■ **Task**
Select and copy out every line in the records containing "capsule".

Coordinate-based object records:
»»

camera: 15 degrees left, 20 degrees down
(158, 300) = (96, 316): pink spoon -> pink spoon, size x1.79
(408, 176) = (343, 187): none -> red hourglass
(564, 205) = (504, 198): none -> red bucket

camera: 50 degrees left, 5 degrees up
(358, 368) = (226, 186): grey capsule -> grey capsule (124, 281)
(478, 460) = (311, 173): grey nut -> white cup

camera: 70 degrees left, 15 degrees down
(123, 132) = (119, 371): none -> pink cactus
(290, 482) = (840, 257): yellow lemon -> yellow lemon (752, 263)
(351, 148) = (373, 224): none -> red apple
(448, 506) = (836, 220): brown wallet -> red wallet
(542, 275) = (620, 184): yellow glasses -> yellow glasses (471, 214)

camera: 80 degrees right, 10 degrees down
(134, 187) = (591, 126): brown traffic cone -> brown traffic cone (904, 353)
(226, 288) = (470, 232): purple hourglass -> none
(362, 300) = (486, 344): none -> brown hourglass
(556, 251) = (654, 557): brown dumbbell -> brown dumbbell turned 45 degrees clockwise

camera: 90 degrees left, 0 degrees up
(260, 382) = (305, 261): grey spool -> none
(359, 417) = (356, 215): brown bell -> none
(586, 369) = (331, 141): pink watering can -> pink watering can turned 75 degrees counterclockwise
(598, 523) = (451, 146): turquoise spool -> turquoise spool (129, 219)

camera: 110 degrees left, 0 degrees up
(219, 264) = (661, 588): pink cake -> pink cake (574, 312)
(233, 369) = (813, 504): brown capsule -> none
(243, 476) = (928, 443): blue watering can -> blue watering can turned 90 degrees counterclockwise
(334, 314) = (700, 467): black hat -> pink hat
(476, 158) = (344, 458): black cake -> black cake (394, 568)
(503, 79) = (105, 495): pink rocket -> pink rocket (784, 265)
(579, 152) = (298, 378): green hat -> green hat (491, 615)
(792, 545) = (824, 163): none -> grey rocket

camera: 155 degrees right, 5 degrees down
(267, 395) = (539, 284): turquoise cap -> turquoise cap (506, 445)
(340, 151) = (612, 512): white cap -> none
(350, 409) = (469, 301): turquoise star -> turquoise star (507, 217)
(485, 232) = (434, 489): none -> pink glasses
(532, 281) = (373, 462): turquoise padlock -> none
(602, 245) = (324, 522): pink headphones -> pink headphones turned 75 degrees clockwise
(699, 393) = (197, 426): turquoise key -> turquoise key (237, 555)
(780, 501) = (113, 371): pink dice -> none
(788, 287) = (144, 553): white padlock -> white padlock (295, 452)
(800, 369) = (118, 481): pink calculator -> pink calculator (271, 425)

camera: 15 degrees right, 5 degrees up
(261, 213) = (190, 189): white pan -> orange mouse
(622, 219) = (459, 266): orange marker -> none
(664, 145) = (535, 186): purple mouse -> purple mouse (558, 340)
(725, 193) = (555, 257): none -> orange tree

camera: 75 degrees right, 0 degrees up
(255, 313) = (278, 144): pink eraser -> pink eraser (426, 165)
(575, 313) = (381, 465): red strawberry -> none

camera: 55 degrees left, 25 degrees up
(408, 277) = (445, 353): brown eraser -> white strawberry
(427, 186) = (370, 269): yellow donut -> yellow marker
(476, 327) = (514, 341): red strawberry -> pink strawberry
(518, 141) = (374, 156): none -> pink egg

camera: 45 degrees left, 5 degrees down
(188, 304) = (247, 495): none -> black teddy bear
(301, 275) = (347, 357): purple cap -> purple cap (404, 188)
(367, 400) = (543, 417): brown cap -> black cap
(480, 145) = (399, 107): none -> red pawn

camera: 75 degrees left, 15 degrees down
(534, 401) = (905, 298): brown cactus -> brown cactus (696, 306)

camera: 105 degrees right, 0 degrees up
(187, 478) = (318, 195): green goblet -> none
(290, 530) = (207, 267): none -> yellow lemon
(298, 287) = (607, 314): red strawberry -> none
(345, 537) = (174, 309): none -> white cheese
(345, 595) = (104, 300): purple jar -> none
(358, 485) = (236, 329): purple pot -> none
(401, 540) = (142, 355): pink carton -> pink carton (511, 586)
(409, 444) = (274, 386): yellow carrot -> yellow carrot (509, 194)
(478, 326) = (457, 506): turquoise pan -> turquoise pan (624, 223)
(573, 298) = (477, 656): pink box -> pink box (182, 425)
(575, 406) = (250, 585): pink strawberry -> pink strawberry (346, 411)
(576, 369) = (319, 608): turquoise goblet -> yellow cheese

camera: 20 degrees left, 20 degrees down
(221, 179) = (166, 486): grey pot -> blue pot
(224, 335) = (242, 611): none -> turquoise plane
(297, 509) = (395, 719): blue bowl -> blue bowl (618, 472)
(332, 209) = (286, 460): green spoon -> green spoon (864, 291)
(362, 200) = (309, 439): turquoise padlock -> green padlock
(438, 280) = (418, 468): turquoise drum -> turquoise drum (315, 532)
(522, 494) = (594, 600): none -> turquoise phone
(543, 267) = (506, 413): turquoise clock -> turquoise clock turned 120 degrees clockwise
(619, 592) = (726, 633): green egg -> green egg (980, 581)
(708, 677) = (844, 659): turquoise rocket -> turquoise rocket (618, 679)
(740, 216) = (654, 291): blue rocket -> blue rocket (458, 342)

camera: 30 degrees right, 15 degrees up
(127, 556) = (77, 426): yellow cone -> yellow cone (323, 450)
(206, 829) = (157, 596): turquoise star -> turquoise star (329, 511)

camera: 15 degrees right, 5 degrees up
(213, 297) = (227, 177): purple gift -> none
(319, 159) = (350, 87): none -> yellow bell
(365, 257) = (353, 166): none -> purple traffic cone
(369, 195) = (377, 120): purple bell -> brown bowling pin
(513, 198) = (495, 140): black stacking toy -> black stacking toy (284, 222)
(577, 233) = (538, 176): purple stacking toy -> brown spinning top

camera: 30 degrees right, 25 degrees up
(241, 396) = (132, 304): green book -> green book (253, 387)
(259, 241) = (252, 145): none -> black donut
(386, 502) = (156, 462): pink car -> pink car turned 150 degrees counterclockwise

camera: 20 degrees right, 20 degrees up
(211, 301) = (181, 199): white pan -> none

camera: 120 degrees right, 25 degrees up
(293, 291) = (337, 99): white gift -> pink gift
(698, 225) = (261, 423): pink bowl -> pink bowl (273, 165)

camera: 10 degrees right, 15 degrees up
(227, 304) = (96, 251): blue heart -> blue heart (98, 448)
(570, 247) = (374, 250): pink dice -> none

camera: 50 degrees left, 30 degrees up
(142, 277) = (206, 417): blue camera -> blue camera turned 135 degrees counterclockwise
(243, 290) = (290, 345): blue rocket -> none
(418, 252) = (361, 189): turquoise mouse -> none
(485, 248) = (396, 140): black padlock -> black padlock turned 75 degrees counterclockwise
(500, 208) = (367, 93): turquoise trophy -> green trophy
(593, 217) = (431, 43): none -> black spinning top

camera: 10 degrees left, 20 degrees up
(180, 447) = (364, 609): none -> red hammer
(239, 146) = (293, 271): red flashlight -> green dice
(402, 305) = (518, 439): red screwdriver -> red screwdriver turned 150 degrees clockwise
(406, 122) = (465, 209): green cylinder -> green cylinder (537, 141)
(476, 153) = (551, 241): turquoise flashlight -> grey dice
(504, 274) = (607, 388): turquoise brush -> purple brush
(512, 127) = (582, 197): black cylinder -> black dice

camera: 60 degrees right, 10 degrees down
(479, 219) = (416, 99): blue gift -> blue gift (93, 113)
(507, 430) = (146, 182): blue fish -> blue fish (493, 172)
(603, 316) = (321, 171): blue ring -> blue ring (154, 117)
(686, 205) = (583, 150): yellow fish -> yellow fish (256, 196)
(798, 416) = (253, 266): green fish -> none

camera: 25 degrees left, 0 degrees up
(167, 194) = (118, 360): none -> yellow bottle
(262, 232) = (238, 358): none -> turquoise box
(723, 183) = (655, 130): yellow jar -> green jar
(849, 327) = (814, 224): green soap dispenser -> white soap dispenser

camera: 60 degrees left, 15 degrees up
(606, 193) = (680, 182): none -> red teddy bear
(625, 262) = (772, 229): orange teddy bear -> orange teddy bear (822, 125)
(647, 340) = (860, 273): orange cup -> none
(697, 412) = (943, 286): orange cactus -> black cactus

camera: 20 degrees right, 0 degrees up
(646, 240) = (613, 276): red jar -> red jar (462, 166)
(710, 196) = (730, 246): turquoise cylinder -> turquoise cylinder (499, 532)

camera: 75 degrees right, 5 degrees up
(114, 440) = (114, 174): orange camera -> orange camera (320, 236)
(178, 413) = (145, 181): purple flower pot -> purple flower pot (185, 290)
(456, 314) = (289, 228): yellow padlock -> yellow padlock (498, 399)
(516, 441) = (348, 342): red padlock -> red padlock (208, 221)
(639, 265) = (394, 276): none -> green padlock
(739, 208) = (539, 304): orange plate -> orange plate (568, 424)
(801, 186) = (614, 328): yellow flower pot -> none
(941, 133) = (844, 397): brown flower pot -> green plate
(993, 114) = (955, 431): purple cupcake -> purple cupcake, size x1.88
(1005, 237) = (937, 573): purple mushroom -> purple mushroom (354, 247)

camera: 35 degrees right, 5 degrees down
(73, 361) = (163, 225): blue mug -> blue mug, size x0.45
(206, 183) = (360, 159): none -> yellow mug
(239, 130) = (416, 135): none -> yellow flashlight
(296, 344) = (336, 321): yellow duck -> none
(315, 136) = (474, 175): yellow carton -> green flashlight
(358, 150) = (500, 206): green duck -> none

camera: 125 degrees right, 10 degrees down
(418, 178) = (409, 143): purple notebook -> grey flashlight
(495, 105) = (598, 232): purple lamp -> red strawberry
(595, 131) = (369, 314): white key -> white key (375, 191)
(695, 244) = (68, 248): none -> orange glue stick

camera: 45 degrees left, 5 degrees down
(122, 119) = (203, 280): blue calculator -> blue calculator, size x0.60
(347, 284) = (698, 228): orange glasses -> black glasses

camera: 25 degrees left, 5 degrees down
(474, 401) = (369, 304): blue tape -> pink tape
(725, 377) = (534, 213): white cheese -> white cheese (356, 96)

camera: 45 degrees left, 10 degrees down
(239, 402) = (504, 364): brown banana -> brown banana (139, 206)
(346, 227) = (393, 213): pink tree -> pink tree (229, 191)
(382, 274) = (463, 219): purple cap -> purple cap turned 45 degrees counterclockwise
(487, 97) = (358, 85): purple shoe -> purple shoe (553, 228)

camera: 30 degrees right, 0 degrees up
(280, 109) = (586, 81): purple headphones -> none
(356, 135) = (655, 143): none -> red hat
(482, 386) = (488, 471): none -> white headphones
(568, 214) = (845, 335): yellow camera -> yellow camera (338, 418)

««

■ **Task response**
(358, 368) = (226, 186): grey capsule -> grey capsule (124, 281)
(233, 369) = (813, 504): brown capsule -> none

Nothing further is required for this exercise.